| Written exercise |
Lines containing the word "list" need to be counted. Please reply with how many there are, and nothing else.

[Stored items]
════════════════
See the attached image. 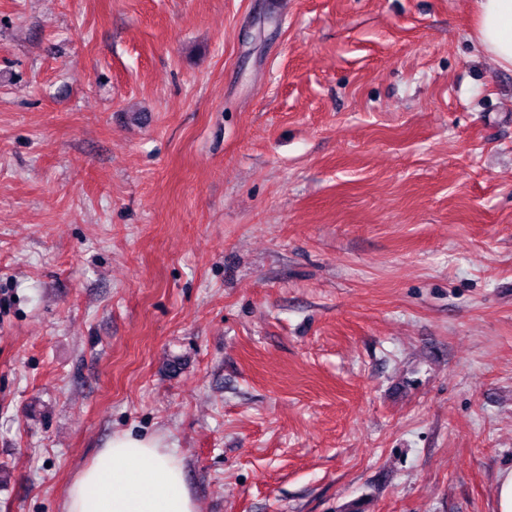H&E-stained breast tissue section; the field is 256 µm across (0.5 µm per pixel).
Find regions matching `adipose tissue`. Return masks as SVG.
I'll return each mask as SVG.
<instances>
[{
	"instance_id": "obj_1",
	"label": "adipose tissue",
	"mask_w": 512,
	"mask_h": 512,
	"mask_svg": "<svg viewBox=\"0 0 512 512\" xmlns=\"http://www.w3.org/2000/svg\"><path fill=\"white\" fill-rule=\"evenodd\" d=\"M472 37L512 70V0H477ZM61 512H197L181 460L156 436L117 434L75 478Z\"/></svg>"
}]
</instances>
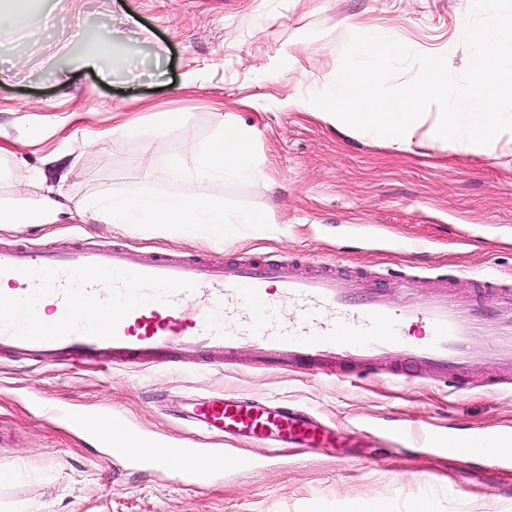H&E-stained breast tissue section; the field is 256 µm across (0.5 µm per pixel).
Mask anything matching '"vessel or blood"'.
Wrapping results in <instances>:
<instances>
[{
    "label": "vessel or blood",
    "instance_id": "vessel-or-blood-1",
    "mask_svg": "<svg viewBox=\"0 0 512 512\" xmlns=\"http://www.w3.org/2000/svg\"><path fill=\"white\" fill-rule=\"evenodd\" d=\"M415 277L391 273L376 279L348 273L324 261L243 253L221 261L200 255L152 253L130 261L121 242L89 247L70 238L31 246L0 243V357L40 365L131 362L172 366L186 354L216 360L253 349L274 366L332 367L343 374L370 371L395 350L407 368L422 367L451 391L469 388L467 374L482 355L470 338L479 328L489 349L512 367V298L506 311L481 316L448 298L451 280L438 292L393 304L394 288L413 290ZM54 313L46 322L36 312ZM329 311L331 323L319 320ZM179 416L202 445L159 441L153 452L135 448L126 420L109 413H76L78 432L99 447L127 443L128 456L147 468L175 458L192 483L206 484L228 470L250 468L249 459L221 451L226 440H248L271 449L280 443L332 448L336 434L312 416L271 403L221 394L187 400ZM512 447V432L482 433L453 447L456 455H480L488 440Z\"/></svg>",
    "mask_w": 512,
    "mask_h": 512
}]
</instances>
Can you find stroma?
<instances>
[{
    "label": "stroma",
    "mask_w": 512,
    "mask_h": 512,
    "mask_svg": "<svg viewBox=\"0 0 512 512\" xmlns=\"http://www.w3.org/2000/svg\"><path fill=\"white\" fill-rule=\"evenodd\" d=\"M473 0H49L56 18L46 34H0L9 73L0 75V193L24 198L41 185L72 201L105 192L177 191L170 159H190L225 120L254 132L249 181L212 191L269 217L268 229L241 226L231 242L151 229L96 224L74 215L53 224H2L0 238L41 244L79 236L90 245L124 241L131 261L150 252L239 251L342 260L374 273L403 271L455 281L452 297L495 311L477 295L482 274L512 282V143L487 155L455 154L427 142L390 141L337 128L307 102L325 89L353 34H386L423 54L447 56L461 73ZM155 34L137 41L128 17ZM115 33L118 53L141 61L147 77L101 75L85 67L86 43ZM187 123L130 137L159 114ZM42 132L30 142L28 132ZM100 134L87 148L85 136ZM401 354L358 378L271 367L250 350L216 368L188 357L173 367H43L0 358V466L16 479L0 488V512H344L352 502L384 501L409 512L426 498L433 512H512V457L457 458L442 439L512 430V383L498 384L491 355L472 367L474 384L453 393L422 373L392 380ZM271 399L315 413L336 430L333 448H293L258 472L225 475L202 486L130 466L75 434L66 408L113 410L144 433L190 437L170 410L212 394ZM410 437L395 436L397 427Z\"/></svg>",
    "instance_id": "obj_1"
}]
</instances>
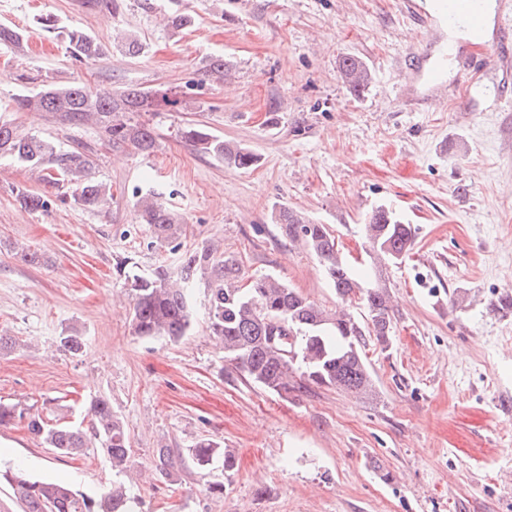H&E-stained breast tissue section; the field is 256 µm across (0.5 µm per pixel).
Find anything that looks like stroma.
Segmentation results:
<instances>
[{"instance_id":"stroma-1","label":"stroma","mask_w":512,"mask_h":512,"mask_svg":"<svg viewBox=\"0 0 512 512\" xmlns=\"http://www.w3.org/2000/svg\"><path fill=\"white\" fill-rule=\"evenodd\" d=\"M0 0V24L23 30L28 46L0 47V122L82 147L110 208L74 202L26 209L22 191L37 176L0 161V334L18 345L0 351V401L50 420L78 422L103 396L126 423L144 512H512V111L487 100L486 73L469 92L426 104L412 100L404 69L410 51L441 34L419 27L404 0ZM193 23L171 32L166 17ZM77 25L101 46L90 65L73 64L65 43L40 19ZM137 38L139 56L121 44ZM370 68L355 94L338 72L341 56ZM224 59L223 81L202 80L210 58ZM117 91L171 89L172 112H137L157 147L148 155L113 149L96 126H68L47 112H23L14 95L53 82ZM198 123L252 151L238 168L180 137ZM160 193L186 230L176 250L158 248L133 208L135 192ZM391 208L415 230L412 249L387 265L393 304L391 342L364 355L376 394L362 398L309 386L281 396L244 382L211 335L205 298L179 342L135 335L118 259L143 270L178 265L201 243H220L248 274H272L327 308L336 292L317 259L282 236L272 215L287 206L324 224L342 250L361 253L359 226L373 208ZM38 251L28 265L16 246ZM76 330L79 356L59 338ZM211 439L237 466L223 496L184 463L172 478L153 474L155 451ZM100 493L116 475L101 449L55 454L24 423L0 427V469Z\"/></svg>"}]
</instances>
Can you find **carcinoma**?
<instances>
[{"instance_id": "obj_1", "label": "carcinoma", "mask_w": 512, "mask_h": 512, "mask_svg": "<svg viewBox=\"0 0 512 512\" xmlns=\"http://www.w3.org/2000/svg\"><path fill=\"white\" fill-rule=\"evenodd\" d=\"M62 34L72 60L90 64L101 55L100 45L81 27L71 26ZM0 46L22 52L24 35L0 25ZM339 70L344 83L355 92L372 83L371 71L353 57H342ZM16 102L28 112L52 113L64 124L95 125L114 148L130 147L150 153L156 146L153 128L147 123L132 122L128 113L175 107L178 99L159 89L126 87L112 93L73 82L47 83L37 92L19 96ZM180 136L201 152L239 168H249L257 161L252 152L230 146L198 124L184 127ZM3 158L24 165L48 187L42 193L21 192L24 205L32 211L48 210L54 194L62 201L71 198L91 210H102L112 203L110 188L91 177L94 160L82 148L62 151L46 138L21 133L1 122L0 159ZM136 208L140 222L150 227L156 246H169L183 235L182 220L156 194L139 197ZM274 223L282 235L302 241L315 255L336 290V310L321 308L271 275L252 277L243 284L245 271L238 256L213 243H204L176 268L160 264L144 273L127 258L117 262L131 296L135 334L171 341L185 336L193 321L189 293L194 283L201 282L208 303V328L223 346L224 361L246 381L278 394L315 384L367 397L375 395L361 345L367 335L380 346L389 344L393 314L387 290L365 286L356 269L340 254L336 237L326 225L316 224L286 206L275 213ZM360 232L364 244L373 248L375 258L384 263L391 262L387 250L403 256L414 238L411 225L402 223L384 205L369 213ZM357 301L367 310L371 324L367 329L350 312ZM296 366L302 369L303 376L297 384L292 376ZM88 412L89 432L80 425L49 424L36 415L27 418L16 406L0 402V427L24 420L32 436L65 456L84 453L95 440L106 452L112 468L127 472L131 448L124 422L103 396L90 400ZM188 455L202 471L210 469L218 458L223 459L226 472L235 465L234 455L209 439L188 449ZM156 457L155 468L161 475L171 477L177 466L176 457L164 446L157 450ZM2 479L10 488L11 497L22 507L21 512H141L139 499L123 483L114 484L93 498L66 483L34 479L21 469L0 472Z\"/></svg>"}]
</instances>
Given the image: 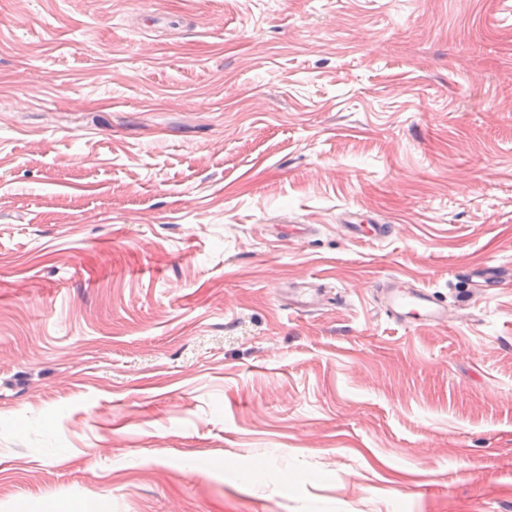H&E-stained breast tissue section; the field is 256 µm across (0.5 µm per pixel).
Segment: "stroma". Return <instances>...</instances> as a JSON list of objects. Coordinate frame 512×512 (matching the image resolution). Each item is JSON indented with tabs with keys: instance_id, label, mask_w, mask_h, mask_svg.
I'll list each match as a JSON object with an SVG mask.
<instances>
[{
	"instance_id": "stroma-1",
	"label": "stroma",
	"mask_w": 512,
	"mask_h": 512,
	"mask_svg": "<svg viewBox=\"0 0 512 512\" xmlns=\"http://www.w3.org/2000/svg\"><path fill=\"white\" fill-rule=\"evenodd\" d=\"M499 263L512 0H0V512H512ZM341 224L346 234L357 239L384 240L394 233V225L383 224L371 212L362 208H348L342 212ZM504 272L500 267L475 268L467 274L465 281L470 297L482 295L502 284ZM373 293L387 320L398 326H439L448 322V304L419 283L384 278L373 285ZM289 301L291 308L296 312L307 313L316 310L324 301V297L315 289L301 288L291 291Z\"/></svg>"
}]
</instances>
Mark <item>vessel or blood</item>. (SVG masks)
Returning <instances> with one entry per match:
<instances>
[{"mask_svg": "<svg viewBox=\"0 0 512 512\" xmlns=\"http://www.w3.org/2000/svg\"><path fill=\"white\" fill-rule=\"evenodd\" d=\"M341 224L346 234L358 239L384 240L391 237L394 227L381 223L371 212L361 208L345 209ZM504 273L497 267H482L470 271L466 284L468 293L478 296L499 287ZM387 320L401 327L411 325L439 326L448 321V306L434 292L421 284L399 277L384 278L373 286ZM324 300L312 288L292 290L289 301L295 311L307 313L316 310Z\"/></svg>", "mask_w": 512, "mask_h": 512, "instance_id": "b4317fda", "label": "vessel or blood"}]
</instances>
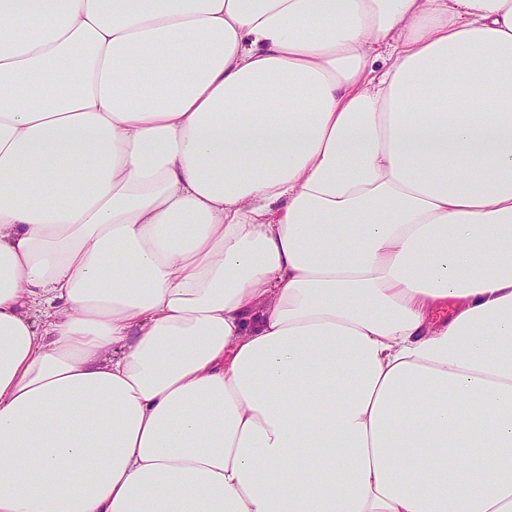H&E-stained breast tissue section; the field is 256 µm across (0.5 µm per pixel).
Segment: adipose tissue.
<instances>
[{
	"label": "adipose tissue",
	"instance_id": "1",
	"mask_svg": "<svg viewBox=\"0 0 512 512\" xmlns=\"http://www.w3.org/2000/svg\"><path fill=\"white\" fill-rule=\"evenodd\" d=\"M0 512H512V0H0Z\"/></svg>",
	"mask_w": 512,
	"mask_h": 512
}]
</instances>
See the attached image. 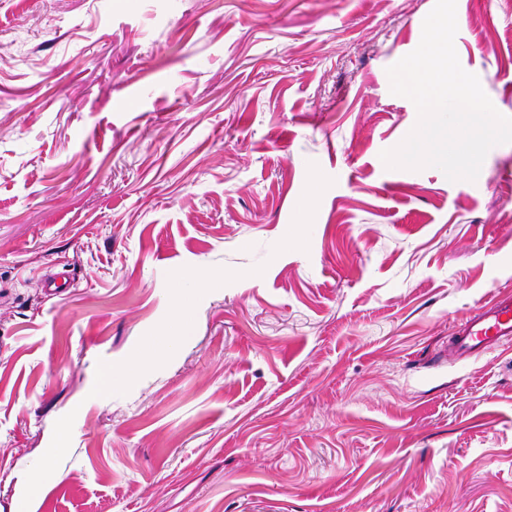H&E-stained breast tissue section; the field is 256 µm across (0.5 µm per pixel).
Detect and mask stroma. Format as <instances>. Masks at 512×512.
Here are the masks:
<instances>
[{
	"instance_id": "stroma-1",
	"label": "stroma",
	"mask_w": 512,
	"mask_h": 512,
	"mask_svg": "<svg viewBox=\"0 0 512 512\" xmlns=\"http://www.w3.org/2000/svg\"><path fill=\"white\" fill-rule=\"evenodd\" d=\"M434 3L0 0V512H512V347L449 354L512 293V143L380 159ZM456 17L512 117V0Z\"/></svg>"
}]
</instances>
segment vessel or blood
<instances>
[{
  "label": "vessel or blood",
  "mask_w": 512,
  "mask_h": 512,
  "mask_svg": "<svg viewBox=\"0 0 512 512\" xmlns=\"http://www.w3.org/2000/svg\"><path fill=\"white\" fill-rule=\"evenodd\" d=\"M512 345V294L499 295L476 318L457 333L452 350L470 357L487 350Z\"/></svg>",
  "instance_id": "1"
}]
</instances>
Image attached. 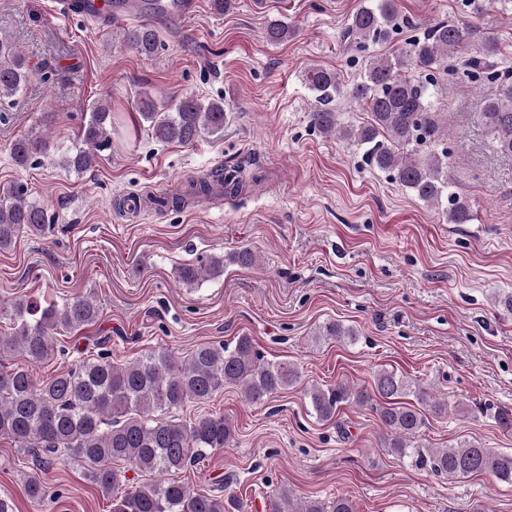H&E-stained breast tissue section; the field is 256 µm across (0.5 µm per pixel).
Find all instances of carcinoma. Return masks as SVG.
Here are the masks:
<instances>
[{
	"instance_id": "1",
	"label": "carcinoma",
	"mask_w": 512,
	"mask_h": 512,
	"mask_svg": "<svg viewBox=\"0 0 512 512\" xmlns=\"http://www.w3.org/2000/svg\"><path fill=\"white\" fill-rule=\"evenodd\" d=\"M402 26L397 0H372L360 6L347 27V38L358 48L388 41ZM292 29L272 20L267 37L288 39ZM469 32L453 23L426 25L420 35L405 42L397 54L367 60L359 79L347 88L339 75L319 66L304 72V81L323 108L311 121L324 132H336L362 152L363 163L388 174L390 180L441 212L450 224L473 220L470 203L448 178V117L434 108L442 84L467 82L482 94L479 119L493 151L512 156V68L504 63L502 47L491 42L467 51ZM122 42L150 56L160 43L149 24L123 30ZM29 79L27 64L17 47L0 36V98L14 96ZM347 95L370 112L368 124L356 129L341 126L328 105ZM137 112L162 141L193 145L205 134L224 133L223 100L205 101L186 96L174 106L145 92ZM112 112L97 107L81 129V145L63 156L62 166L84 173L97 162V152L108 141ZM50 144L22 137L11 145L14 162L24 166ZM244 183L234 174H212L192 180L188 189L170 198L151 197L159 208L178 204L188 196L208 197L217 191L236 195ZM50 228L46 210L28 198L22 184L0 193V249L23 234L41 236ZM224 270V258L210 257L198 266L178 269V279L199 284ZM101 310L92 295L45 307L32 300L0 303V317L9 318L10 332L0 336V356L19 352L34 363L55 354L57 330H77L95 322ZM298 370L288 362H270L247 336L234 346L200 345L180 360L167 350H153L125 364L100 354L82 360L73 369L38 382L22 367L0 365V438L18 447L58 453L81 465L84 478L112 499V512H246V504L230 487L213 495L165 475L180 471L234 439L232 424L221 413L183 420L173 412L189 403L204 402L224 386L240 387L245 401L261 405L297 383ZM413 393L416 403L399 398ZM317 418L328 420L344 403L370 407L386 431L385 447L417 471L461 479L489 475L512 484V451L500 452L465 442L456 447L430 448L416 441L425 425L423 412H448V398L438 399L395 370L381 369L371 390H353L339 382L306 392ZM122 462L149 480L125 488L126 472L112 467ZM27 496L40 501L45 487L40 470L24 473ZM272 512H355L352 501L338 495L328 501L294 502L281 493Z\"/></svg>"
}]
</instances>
════════════════
| Reply to the exercise |
2